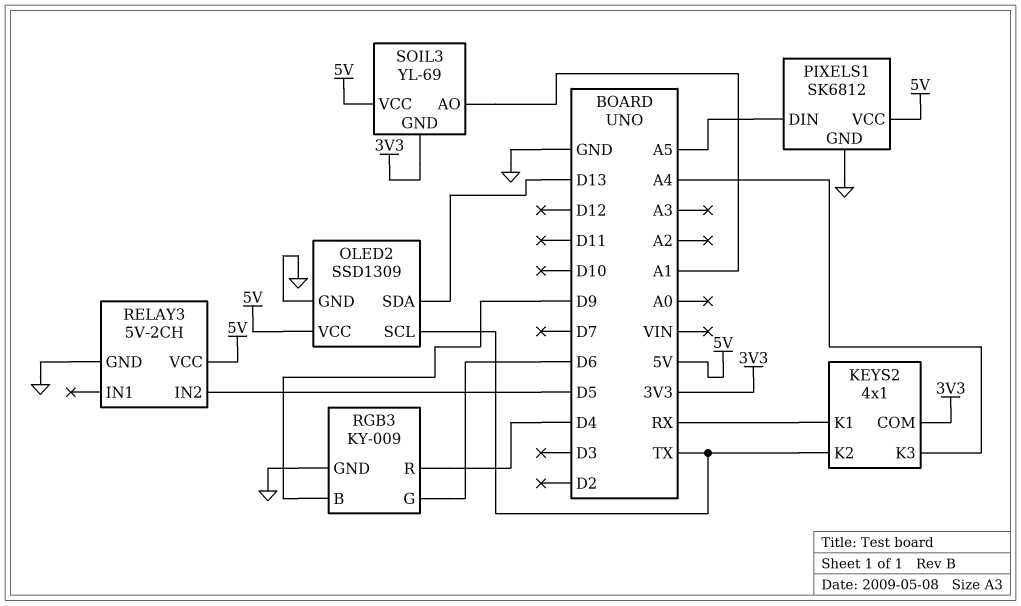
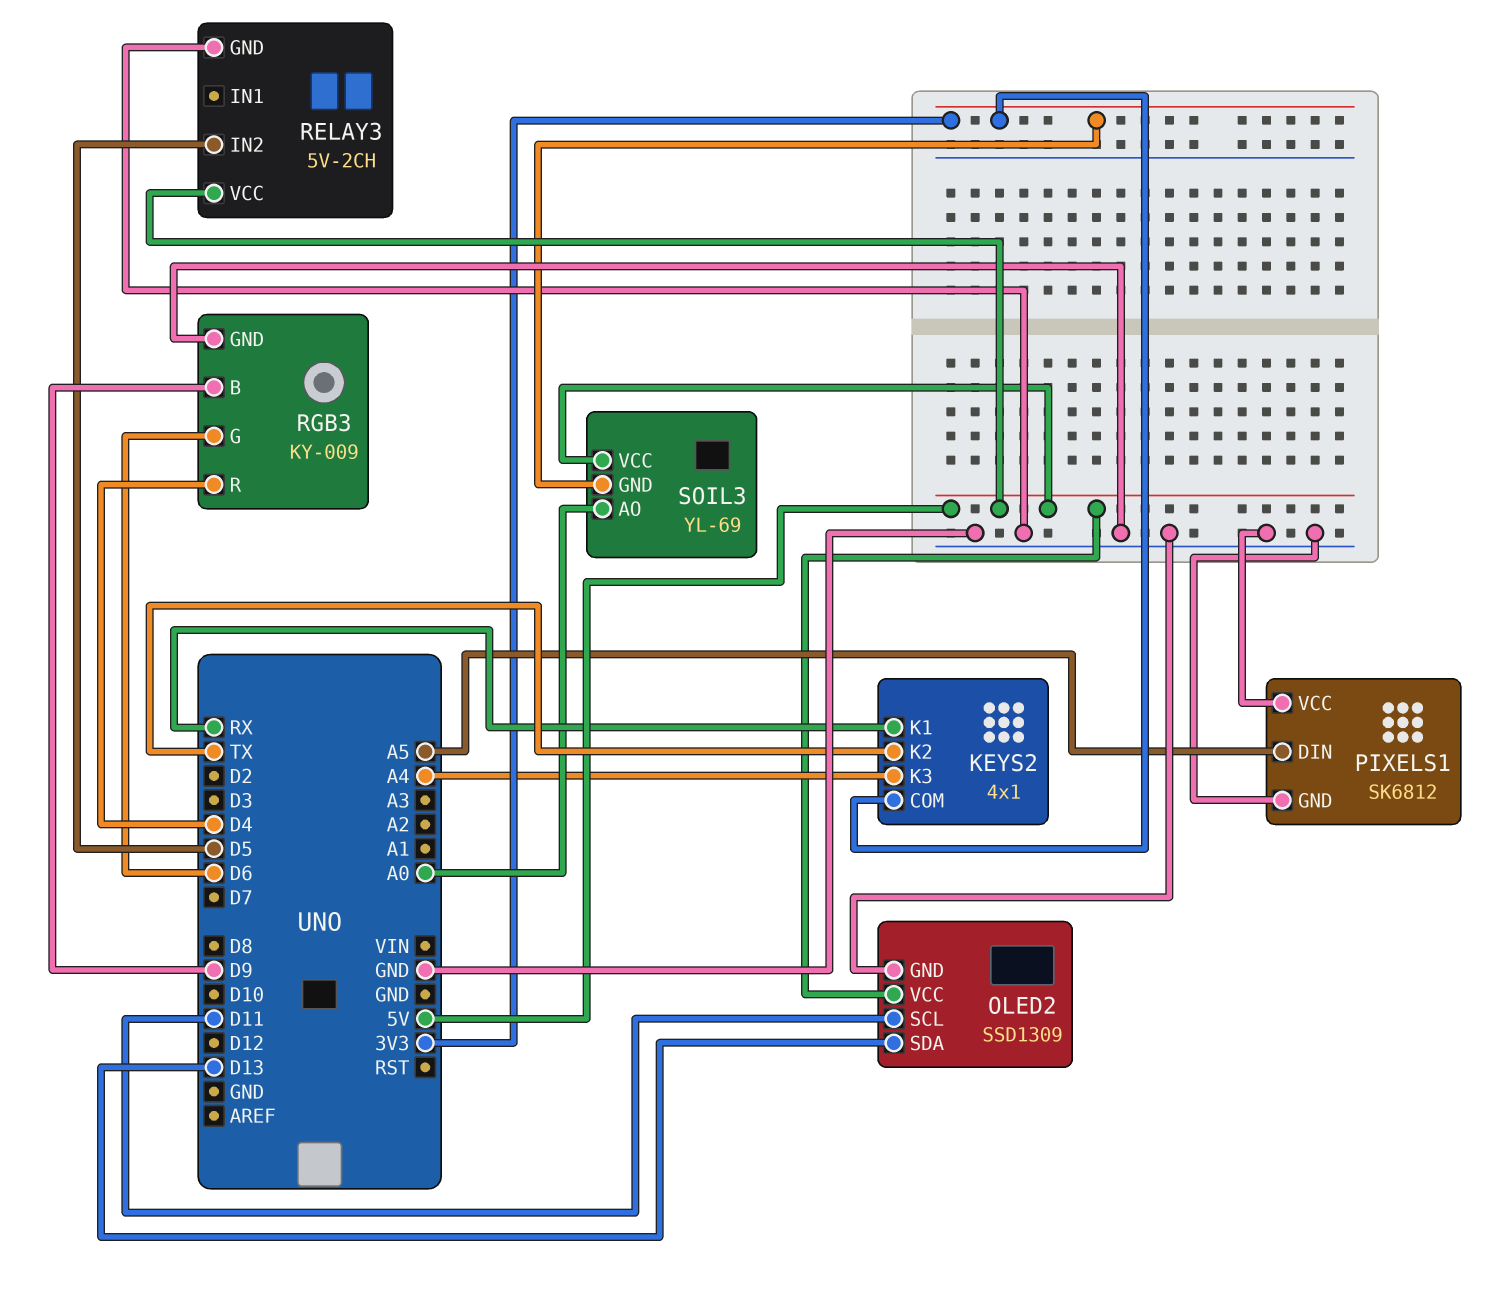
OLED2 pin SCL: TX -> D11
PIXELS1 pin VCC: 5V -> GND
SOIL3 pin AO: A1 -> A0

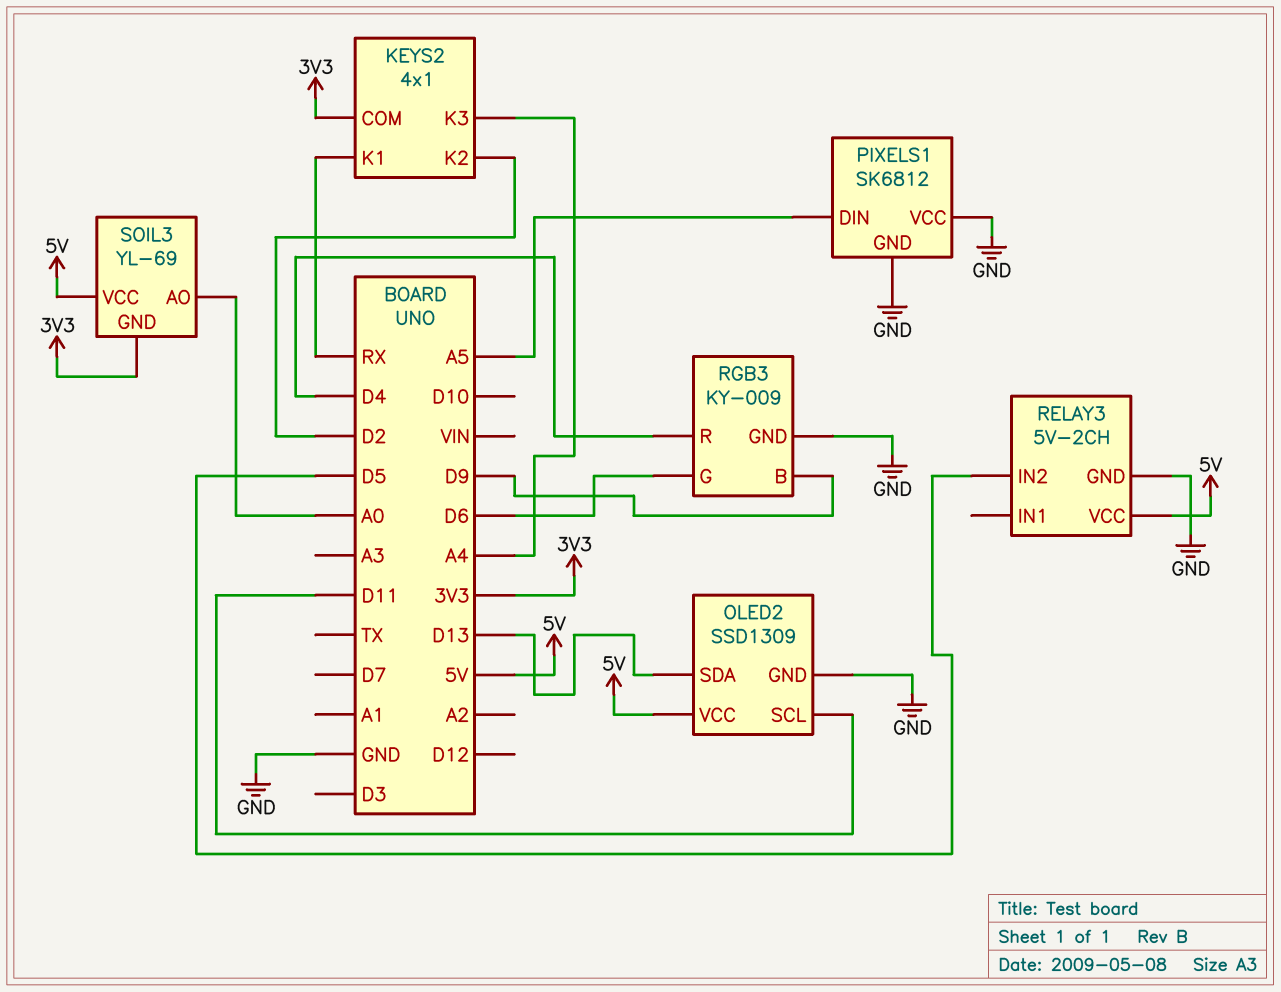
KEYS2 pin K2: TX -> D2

...

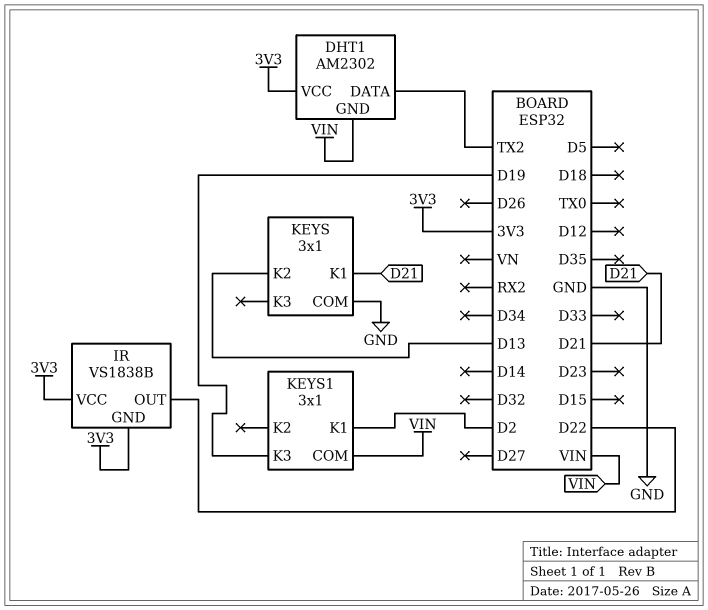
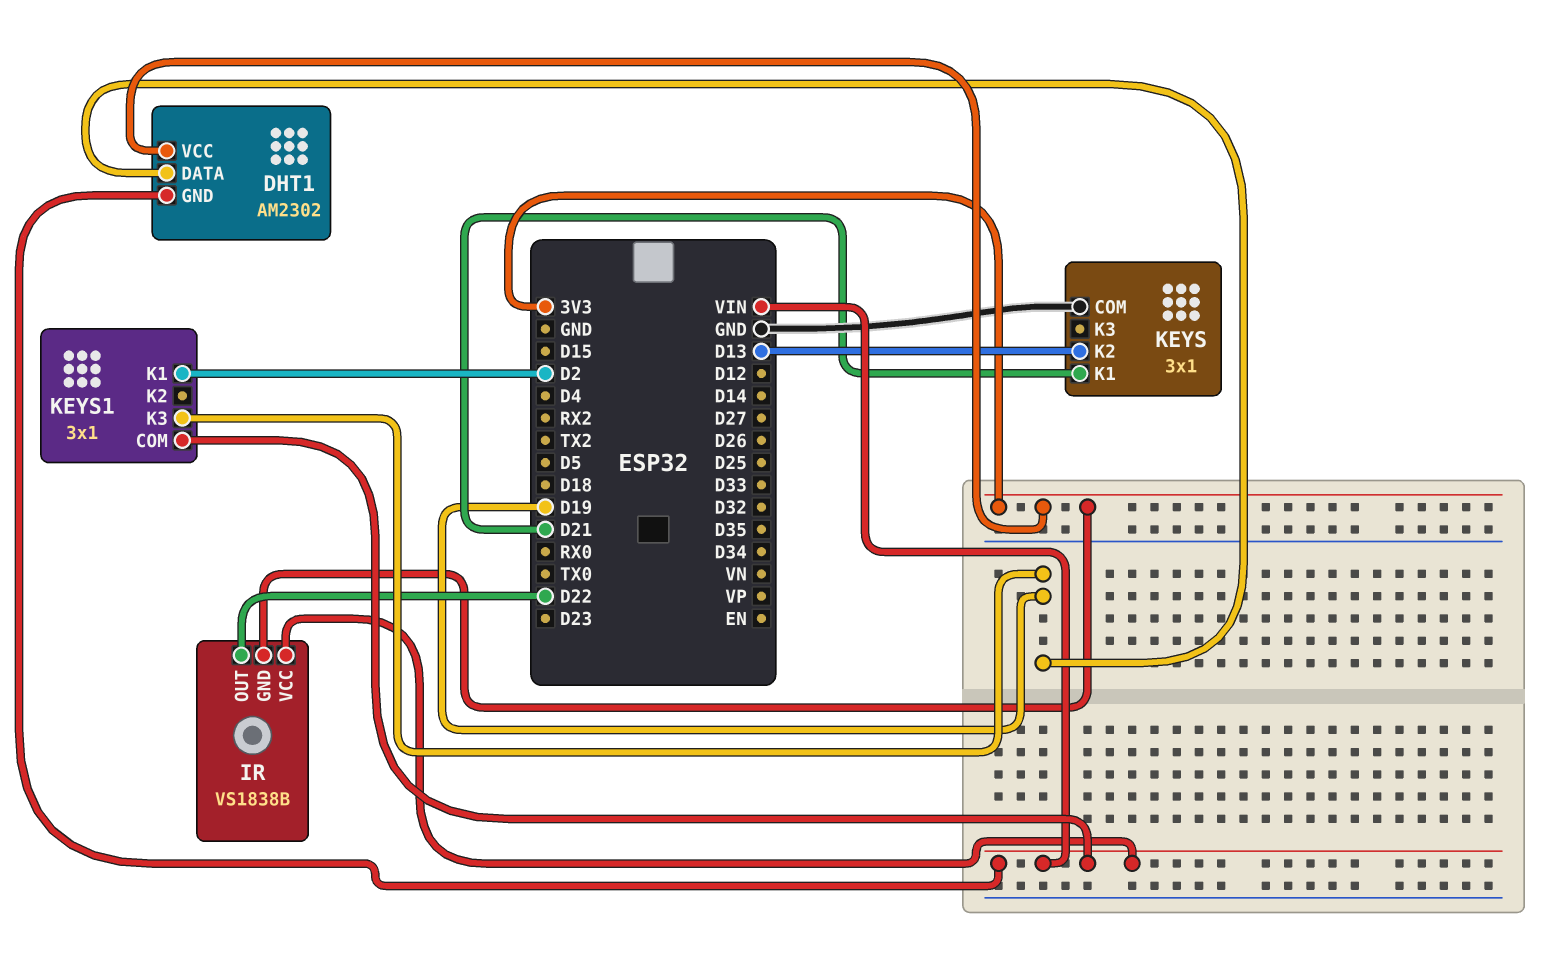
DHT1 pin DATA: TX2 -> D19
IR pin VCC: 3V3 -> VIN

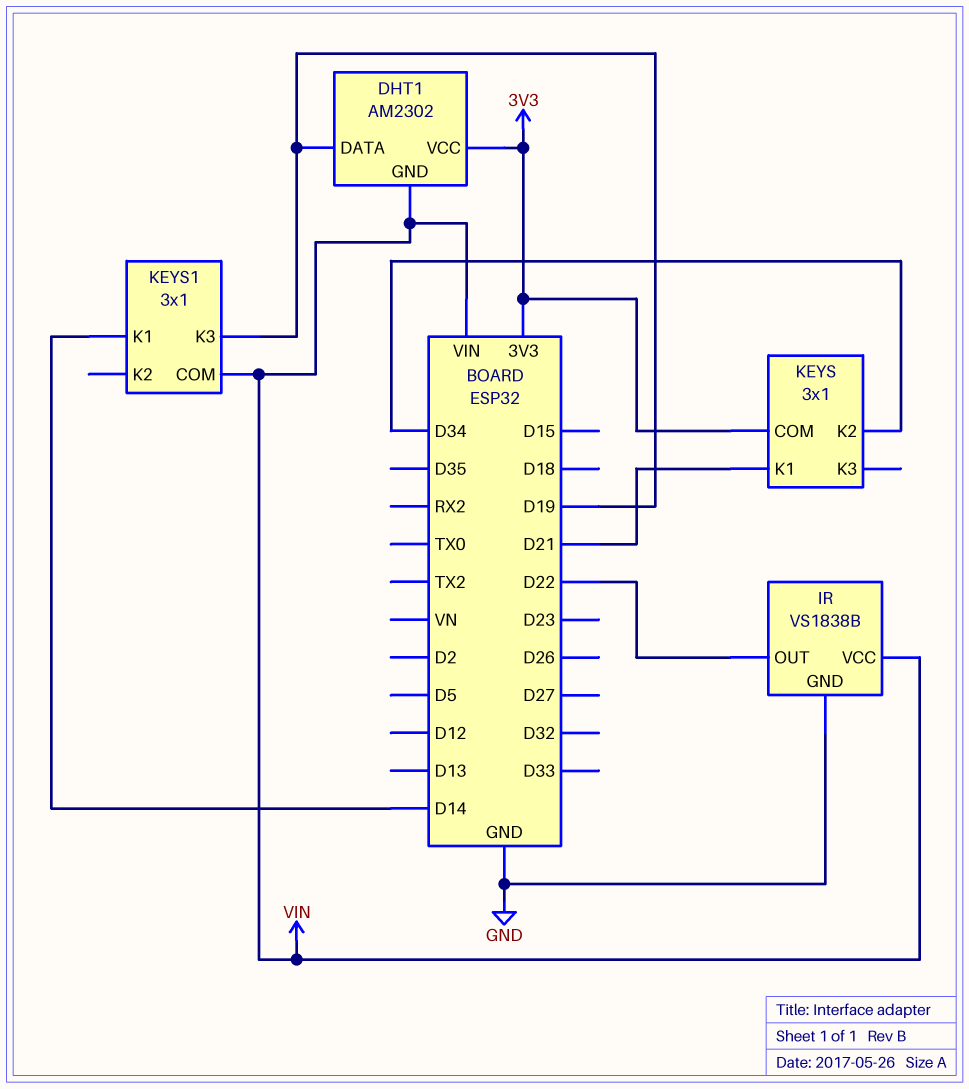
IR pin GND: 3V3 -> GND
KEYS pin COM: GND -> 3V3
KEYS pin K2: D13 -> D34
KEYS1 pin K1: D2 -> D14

*Assigned task:* Take the lines above starting at the one containing "OLED2 pin SCL: TX -> D11" and ending at the one containing "KEYS2 pin K2: TX -> D2", and print them again exactly, without pictures.

*Task answer:*
OLED2 pin SCL: TX -> D11
PIXELS1 pin VCC: 5V -> GND
SOIL3 pin AO: A1 -> A0

KEYS2 pin K2: TX -> D2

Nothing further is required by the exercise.